> [Stored dataset items]:
◆ ◆ ◆ ◆ ◆ ◆ ◆
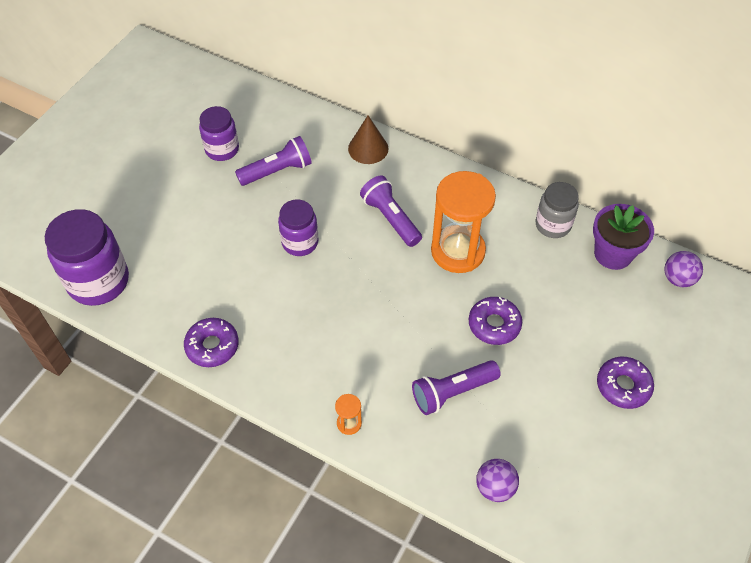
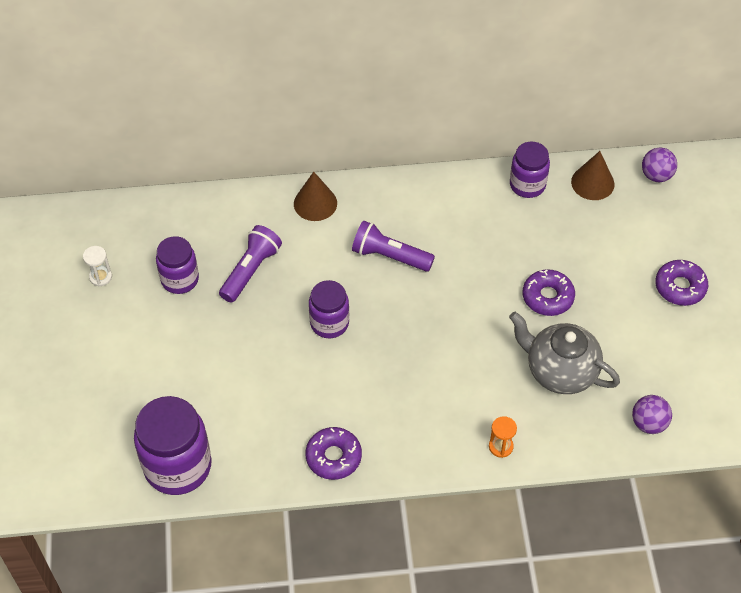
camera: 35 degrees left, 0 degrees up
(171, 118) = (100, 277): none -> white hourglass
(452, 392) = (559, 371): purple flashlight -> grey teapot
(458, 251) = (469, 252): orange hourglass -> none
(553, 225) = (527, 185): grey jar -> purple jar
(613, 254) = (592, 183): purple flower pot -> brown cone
◆ ◆ ◆ ◆ ◆ ◆ ◆
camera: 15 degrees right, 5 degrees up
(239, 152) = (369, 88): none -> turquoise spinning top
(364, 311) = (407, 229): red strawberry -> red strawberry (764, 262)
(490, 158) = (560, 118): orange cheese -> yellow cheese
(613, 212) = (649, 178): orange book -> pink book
◆ ◆ ◆ ◆ ◆ ◆ ◆
> [Task directions]: What is needed is a verbatim copy of every line in the records above from the one containing "camera: 15 degrees right, 5 degrees up" down to the one containing "(613, 212) = (649, 178): orange", both included, and nothing more.

> [Response to this exercise]:
camera: 15 degrees right, 5 degrees up
(239, 152) = (369, 88): none -> turquoise spinning top
(364, 311) = (407, 229): red strawberry -> red strawberry (764, 262)
(490, 158) = (560, 118): orange cheese -> yellow cheese
(613, 212) = (649, 178): orange book -> pink book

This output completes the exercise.